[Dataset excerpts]
┄┄┄┄┄┄┄┄┄┄┄┄┄┄┄┄┄┄┄┄
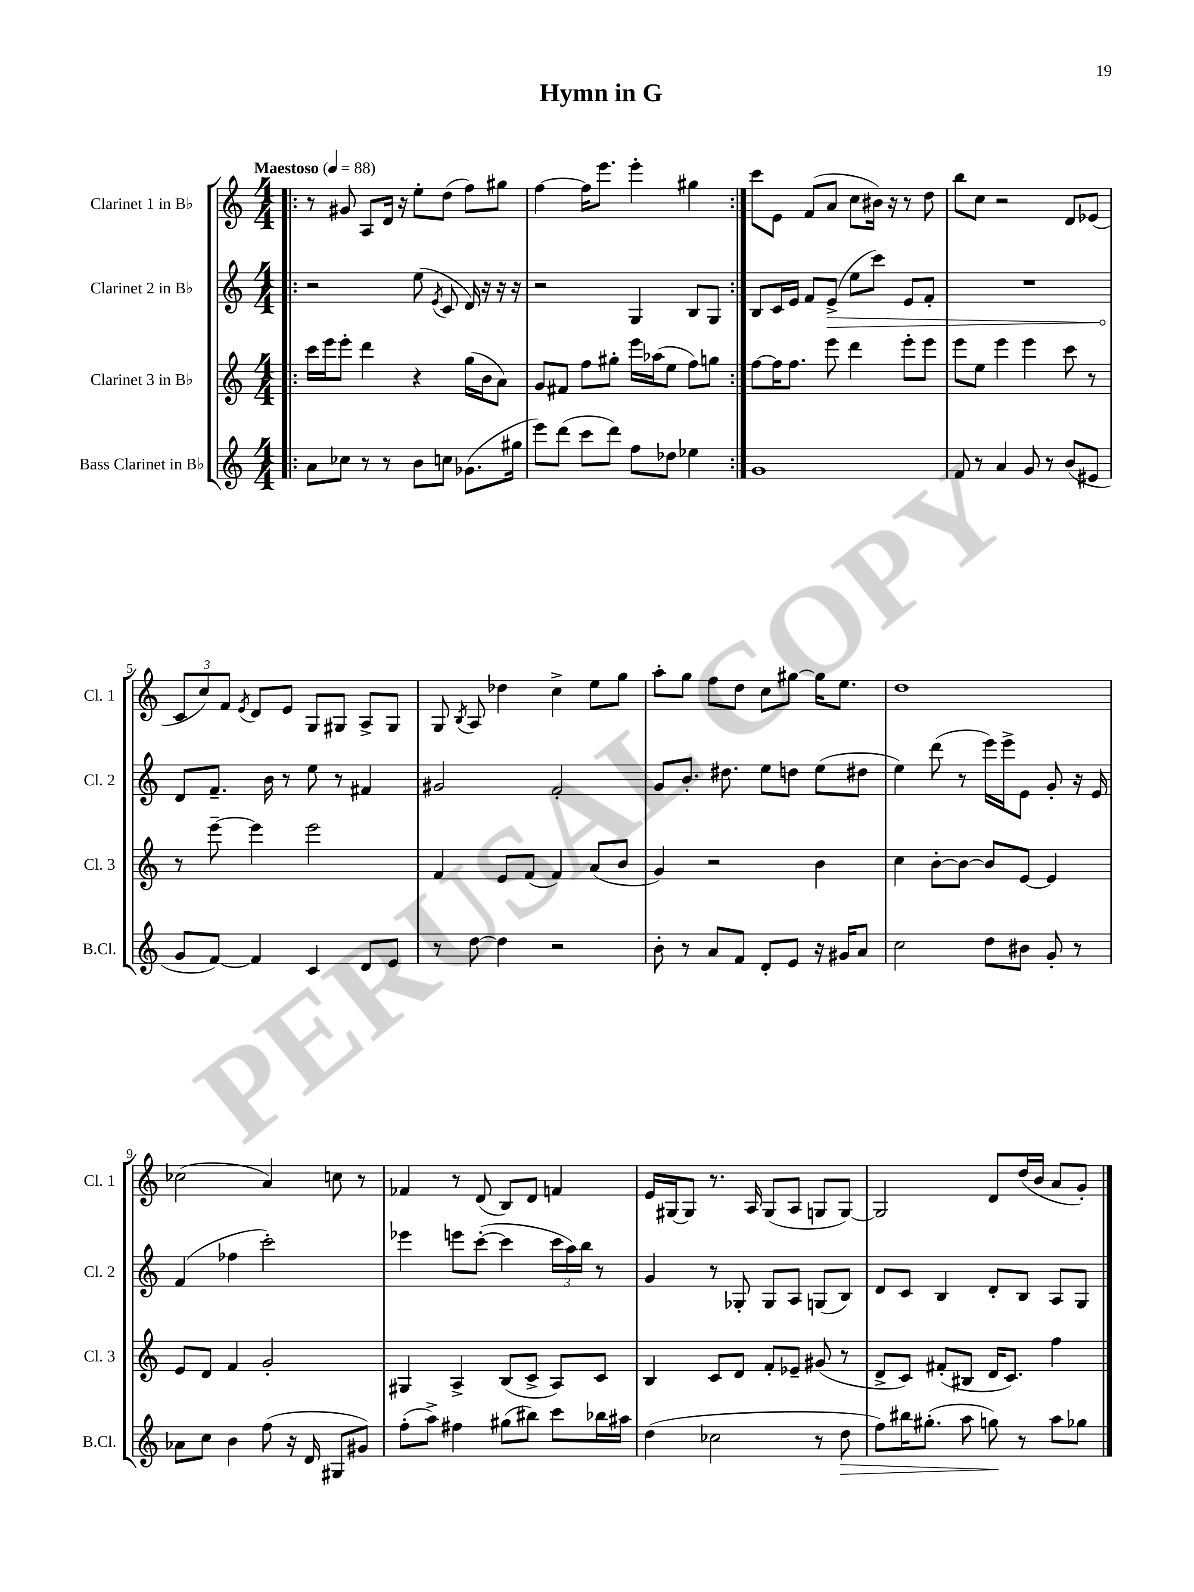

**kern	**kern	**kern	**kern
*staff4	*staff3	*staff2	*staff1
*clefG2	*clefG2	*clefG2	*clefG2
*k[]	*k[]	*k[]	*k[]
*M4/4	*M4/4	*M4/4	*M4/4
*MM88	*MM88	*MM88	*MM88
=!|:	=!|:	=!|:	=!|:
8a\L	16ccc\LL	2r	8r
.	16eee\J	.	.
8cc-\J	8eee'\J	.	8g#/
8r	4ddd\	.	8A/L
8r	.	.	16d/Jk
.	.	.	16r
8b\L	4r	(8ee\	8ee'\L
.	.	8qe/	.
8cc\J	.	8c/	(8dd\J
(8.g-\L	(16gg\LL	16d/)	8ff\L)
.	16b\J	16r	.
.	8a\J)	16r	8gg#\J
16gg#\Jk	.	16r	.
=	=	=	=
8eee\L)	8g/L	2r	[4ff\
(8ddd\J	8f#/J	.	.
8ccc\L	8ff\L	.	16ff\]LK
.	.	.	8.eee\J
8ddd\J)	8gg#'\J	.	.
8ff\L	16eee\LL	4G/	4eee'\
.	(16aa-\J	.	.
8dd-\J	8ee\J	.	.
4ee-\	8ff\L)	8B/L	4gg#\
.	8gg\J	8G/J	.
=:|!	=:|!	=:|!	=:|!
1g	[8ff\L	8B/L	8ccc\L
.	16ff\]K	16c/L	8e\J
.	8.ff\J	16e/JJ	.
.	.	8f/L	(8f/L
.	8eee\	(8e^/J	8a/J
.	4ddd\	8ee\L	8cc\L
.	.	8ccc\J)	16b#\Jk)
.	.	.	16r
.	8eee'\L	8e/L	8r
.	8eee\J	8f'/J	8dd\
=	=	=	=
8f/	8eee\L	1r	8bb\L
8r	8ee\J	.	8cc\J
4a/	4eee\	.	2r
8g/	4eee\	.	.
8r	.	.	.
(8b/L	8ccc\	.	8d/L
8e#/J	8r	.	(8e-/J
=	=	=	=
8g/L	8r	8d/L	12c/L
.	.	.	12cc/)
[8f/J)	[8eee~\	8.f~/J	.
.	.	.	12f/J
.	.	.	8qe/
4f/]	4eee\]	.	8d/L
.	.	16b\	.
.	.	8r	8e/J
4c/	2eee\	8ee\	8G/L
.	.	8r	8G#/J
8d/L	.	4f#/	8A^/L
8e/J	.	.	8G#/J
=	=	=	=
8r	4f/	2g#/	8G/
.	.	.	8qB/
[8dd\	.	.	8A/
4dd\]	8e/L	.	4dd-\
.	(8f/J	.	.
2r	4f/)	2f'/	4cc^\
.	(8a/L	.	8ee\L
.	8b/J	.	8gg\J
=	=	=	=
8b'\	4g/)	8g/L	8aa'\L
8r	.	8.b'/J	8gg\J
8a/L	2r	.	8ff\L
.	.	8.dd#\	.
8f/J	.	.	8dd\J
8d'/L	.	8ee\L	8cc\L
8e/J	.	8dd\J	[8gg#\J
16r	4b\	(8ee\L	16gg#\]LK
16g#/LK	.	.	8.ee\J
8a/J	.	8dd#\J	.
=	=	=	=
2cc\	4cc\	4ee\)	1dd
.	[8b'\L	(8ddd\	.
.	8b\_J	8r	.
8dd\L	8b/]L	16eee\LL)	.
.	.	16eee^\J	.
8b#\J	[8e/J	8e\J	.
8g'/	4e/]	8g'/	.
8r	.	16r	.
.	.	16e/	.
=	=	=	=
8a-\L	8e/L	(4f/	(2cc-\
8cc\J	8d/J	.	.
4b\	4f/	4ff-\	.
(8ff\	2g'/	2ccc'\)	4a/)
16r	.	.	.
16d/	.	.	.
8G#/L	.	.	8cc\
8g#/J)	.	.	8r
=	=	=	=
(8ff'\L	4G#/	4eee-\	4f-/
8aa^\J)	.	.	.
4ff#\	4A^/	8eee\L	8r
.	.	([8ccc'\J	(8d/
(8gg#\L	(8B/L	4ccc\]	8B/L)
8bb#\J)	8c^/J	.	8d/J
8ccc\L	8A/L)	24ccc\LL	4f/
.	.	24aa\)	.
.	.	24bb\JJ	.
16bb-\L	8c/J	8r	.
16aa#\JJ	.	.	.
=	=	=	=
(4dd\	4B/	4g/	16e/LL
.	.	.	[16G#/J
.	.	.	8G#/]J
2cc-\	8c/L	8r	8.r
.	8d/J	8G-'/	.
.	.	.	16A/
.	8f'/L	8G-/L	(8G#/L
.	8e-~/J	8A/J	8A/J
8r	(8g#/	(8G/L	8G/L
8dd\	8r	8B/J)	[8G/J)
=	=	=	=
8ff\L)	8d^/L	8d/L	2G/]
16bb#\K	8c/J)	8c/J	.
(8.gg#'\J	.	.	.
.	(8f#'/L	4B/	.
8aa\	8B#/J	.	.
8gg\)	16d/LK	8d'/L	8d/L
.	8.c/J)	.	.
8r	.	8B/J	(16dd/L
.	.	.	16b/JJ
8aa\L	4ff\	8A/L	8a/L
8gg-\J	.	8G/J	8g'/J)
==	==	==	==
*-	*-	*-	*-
┄┄┄┄┄┄┄┄┄┄┄┄┄┄┄┄┄┄┄┄
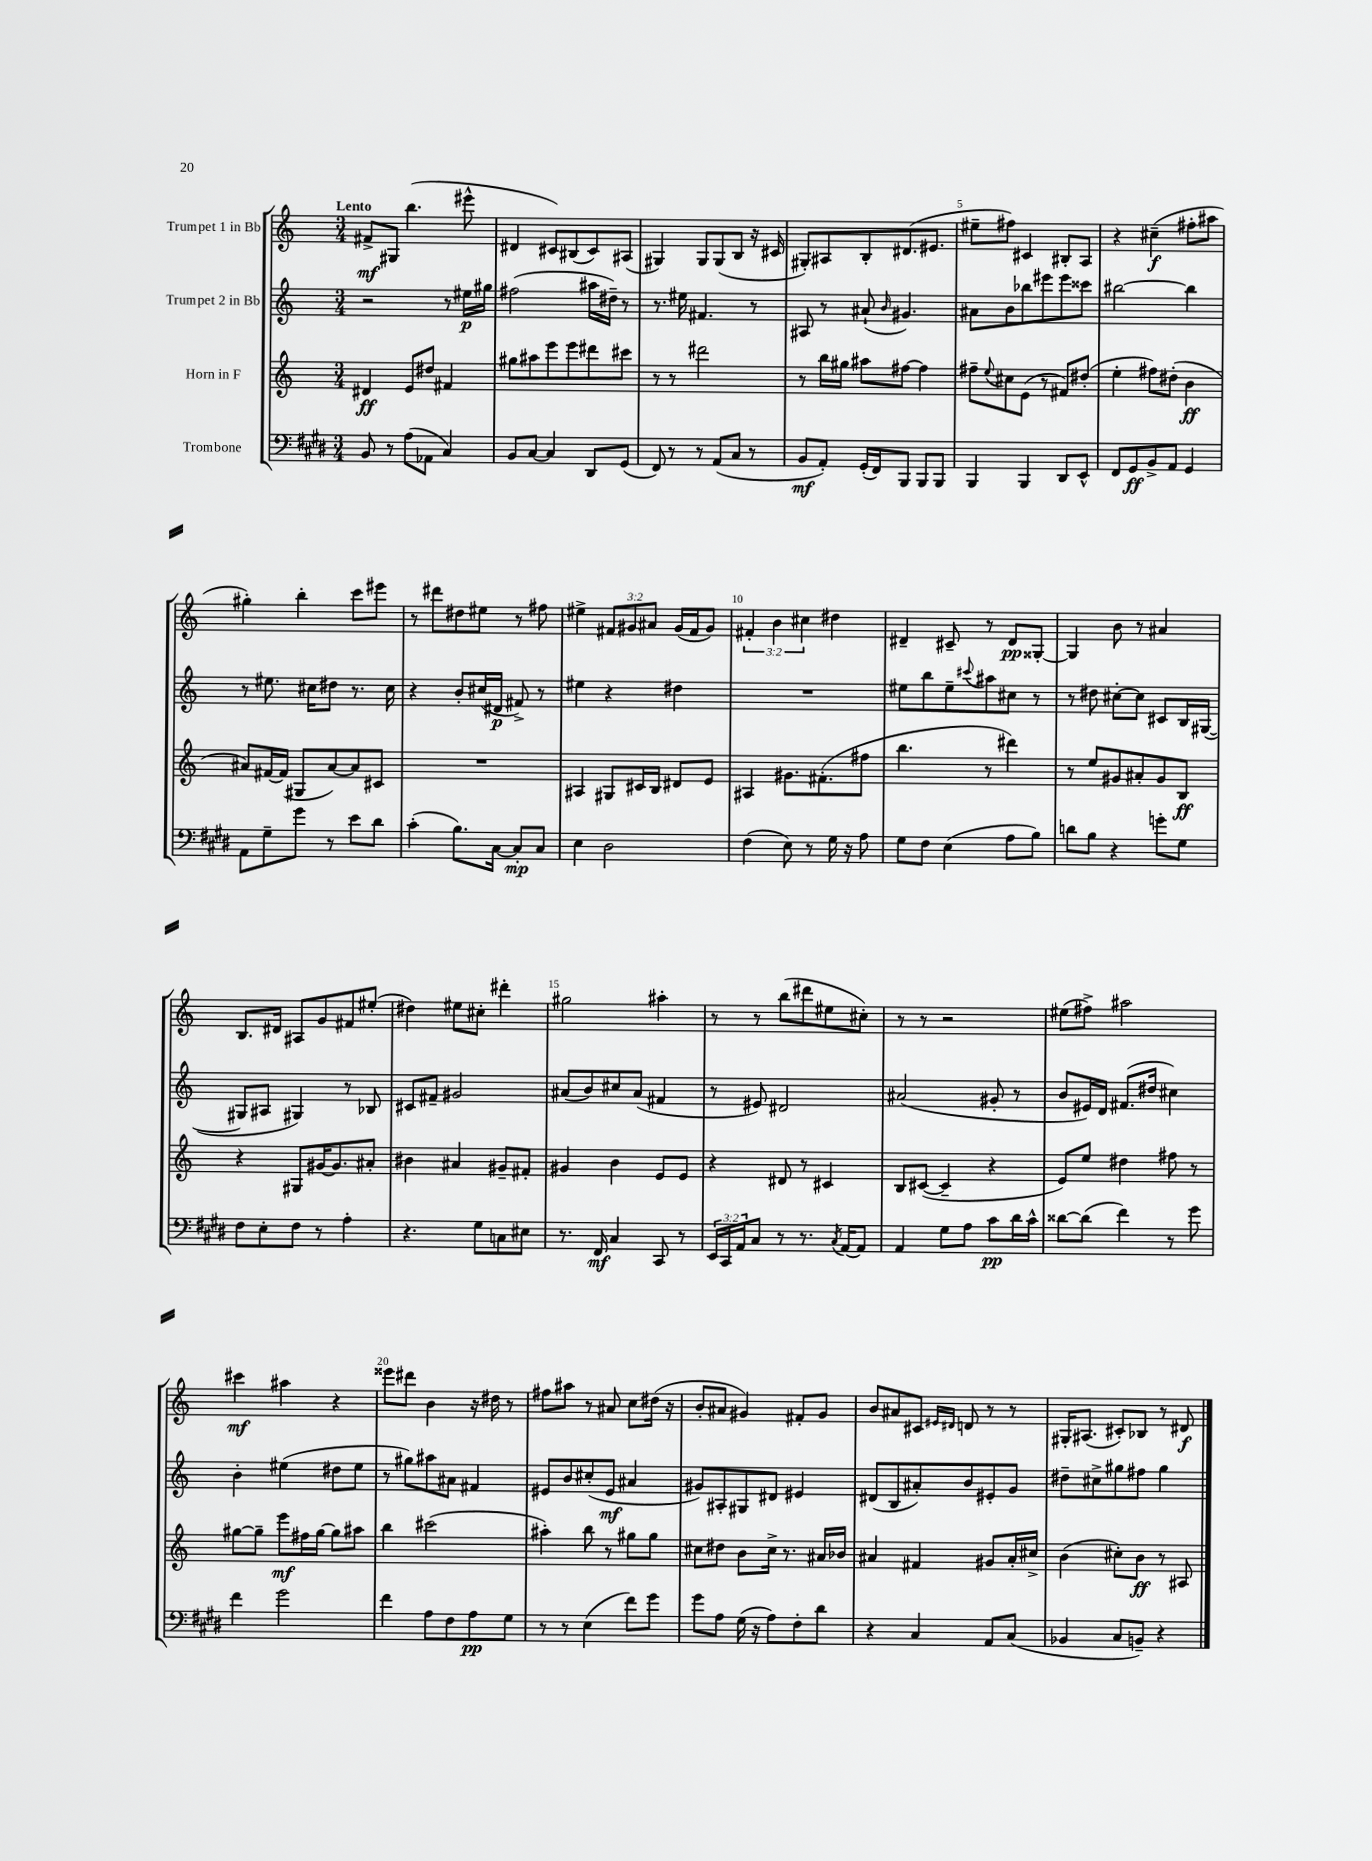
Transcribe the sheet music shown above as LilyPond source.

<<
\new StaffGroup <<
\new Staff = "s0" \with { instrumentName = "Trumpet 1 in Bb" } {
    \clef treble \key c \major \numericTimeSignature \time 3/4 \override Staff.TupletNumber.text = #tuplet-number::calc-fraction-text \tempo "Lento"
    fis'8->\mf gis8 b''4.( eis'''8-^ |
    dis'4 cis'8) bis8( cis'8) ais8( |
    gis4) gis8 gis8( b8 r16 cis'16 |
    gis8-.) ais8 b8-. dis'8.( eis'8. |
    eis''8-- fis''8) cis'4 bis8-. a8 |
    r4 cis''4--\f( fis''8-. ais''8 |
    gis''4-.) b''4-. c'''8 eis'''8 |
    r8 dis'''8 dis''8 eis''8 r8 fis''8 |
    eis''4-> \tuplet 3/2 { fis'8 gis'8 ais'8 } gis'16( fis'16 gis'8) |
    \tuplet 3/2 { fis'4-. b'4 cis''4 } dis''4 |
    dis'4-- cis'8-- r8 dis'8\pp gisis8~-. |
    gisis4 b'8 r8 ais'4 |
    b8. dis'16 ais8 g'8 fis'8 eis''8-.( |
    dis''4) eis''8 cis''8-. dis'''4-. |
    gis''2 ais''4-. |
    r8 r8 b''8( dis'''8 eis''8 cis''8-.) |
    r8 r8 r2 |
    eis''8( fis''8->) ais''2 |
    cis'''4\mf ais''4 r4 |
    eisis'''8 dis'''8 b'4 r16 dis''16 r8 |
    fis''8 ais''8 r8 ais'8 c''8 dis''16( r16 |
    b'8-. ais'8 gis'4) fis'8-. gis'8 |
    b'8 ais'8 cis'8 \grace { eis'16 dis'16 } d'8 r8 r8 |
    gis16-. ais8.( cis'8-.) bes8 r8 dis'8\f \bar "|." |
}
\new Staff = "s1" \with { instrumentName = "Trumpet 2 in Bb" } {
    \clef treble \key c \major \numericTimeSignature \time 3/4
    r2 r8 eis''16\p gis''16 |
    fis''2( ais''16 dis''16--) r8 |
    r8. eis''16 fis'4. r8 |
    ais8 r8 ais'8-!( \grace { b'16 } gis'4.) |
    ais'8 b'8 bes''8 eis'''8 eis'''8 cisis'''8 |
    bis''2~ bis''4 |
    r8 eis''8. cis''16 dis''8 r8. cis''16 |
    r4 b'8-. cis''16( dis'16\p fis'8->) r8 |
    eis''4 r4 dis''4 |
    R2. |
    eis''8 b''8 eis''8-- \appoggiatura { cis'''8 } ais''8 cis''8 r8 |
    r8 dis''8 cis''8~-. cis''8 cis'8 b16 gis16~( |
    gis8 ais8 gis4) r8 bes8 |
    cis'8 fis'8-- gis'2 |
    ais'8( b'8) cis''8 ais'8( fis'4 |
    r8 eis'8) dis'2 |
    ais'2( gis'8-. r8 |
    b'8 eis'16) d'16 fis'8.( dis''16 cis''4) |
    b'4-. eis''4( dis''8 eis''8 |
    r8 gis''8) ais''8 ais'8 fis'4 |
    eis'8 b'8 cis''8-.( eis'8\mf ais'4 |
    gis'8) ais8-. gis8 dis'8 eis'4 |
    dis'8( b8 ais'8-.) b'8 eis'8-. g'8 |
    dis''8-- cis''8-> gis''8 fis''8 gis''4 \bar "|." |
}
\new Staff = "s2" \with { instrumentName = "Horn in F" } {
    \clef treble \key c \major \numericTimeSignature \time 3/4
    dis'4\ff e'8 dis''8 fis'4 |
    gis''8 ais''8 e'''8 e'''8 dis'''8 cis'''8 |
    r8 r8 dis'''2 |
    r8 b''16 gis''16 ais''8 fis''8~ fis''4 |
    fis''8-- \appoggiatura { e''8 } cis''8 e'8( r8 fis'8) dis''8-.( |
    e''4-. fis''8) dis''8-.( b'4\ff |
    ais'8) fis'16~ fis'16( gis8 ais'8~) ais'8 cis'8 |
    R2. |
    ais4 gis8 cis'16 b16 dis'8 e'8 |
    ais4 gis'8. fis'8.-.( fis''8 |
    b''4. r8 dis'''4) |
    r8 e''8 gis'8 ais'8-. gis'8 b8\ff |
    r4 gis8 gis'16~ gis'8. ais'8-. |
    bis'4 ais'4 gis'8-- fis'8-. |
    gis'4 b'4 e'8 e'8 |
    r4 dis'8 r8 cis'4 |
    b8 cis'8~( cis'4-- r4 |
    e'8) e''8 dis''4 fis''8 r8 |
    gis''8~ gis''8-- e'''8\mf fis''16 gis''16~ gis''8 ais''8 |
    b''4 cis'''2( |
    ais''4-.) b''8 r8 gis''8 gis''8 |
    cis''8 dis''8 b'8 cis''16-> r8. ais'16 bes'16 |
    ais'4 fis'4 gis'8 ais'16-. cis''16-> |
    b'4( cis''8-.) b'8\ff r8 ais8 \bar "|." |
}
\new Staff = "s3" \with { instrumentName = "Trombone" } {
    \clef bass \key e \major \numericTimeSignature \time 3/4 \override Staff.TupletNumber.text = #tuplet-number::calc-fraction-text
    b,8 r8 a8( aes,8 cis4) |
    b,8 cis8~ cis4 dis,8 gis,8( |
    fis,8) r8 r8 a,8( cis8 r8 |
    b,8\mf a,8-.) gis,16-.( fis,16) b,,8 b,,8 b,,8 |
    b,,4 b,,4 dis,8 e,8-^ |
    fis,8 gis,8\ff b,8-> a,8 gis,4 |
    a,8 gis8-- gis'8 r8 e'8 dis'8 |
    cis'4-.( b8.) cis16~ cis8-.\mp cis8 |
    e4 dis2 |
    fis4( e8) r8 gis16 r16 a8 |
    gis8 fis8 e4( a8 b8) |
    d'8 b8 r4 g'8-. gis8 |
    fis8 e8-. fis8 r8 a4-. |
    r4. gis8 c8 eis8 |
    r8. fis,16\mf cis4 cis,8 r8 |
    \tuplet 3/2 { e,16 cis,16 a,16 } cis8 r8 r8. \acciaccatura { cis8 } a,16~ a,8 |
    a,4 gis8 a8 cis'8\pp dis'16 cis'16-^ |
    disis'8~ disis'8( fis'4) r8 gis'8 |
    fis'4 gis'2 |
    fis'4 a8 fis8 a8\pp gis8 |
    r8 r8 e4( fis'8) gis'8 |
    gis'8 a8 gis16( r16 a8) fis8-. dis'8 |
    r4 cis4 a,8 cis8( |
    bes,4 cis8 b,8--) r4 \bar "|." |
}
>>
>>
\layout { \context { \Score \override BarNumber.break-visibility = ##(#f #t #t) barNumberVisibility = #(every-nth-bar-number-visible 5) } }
┄┄┄┄┄┄┄┄┄┄┄┄┄┄┄┄┄┄┄┄
Objective = State how many lines in the rows above contain the string "tuplet", giving only the number.

Completed task = 5